**WHAT TO PRODUCE**
Nothing in the listing may be skipped; transcribe all of it as written.

**MATERIAL PROVIDED**
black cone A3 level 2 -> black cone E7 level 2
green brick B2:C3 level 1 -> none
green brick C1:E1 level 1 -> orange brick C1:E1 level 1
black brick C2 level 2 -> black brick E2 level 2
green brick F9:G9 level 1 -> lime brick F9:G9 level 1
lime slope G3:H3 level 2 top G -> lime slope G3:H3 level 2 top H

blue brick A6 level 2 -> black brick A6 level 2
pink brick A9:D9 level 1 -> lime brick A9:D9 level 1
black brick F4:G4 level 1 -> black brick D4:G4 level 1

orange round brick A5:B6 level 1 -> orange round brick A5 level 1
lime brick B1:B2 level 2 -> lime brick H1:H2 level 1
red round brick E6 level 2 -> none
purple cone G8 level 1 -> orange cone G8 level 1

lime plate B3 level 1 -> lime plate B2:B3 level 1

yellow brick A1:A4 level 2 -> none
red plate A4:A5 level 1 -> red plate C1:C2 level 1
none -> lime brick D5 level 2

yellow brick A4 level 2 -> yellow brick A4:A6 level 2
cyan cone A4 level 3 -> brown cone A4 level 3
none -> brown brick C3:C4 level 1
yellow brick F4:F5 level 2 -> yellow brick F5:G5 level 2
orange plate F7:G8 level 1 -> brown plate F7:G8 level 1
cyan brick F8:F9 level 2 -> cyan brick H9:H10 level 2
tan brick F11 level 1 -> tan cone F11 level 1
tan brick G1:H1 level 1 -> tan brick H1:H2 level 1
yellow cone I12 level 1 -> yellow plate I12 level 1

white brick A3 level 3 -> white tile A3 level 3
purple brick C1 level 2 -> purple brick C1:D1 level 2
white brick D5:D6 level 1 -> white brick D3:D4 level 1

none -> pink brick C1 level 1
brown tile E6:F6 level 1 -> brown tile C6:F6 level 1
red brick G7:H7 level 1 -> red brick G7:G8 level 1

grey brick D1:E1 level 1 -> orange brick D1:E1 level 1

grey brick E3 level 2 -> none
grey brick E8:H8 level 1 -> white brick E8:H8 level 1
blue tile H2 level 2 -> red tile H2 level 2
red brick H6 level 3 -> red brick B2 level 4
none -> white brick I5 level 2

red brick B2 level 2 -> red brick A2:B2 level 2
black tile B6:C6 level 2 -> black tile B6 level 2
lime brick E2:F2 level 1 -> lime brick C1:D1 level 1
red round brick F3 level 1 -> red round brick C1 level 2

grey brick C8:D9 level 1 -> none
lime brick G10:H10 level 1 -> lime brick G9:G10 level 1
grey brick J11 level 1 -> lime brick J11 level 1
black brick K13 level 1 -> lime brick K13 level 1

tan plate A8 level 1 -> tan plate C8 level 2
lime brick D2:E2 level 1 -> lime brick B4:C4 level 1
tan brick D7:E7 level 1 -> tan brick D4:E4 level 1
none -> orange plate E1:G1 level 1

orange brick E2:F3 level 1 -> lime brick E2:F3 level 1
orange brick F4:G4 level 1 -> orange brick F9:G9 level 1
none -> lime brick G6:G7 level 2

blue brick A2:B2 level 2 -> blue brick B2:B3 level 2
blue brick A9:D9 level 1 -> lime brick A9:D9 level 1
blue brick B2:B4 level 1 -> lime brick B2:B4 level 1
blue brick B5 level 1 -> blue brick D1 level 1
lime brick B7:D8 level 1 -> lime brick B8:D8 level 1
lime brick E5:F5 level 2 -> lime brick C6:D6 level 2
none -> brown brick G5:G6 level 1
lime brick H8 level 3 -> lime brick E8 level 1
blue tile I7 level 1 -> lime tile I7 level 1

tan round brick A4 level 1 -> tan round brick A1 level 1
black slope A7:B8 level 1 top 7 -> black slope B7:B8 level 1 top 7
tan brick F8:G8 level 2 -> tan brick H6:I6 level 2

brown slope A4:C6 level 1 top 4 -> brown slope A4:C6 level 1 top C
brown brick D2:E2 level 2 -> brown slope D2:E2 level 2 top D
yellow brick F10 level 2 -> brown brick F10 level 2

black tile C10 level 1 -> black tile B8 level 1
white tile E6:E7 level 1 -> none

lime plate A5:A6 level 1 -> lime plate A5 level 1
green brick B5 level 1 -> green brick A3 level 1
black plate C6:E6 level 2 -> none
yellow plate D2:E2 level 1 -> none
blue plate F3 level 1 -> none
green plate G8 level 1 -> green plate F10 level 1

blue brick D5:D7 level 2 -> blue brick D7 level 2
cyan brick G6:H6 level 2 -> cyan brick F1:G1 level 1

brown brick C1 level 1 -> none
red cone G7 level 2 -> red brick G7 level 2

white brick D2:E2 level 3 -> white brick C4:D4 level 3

**ANSWER TO THIS TASK**
black cone A3 level 2 -> black cone E7 level 2
green brick B2:C3 level 1 -> none
green brick C1:E1 level 1 -> orange brick C1:E1 level 1
black brick C2 level 2 -> black brick E2 level 2
green brick F9:G9 level 1 -> lime brick F9:G9 level 1
lime slope G3:H3 level 2 top G -> lime slope G3:H3 level 2 top H

blue brick A6 level 2 -> black brick A6 level 2
pink brick A9:D9 level 1 -> lime brick A9:D9 level 1
black brick F4:G4 level 1 -> black brick D4:G4 level 1

orange round brick A5:B6 level 1 -> orange round brick A5 level 1
lime brick B1:B2 level 2 -> lime brick H1:H2 level 1
red round brick E6 level 2 -> none
purple cone G8 level 1 -> orange cone G8 level 1

lime plate B3 level 1 -> lime plate B2:B3 level 1

yellow brick A1:A4 level 2 -> none
red plate A4:A5 level 1 -> red plate C1:C2 level 1
none -> lime brick D5 level 2

yellow brick A4 level 2 -> yellow brick A4:A6 level 2
cyan cone A4 level 3 -> brown cone A4 level 3
none -> brown brick C3:C4 level 1
yellow brick F4:F5 level 2 -> yellow brick F5:G5 level 2
orange plate F7:G8 level 1 -> brown plate F7:G8 level 1
cyan brick F8:F9 level 2 -> cyan brick H9:H10 level 2
tan brick F11 level 1 -> tan cone F11 level 1
tan brick G1:H1 level 1 -> tan brick H1:H2 level 1
yellow cone I12 level 1 -> yellow plate I12 level 1

white brick A3 level 3 -> white tile A3 level 3
purple brick C1 level 2 -> purple brick C1:D1 level 2
white brick D5:D6 level 1 -> white brick D3:D4 level 1

none -> pink brick C1 level 1
brown tile E6:F6 level 1 -> brown tile C6:F6 level 1
red brick G7:H7 level 1 -> red brick G7:G8 level 1

grey brick D1:E1 level 1 -> orange brick D1:E1 level 1

grey brick E3 level 2 -> none
grey brick E8:H8 level 1 -> white brick E8:H8 level 1
blue tile H2 level 2 -> red tile H2 level 2
red brick H6 level 3 -> red brick B2 level 4
none -> white brick I5 level 2

red brick B2 level 2 -> red brick A2:B2 level 2
black tile B6:C6 level 2 -> black tile B6 level 2
lime brick E2:F2 level 1 -> lime brick C1:D1 level 1
red round brick F3 level 1 -> red round brick C1 level 2

grey brick C8:D9 level 1 -> none
lime brick G10:H10 level 1 -> lime brick G9:G10 level 1
grey brick J11 level 1 -> lime brick J11 level 1
black brick K13 level 1 -> lime brick K13 level 1

tan plate A8 level 1 -> tan plate C8 level 2
lime brick D2:E2 level 1 -> lime brick B4:C4 level 1
tan brick D7:E7 level 1 -> tan brick D4:E4 level 1
none -> orange plate E1:G1 level 1

orange brick E2:F3 level 1 -> lime brick E2:F3 level 1
orange brick F4:G4 level 1 -> orange brick F9:G9 level 1
none -> lime brick G6:G7 level 2

blue brick A2:B2 level 2 -> blue brick B2:B3 level 2
blue brick A9:D9 level 1 -> lime brick A9:D9 level 1
blue brick B2:B4 level 1 -> lime brick B2:B4 level 1
blue brick B5 level 1 -> blue brick D1 level 1
lime brick B7:D8 level 1 -> lime brick B8:D8 level 1
lime brick E5:F5 level 2 -> lime brick C6:D6 level 2
none -> brown brick G5:G6 level 1
lime brick H8 level 3 -> lime brick E8 level 1
blue tile I7 level 1 -> lime tile I7 level 1

tan round brick A4 level 1 -> tan round brick A1 level 1
black slope A7:B8 level 1 top 7 -> black slope B7:B8 level 1 top 7
tan brick F8:G8 level 2 -> tan brick H6:I6 level 2

brown slope A4:C6 level 1 top 4 -> brown slope A4:C6 level 1 top C
brown brick D2:E2 level 2 -> brown slope D2:E2 level 2 top D
yellow brick F10 level 2 -> brown brick F10 level 2

black tile C10 level 1 -> black tile B8 level 1
white tile E6:E7 level 1 -> none

lime plate A5:A6 level 1 -> lime plate A5 level 1
green brick B5 level 1 -> green brick A3 level 1
black plate C6:E6 level 2 -> none
yellow plate D2:E2 level 1 -> none
blue plate F3 level 1 -> none
green plate G8 level 1 -> green plate F10 level 1

blue brick D5:D7 level 2 -> blue brick D7 level 2
cyan brick G6:H6 level 2 -> cyan brick F1:G1 level 1

brown brick C1 level 1 -> none
red cone G7 level 2 -> red brick G7 level 2

white brick D2:E2 level 3 -> white brick C4:D4 level 3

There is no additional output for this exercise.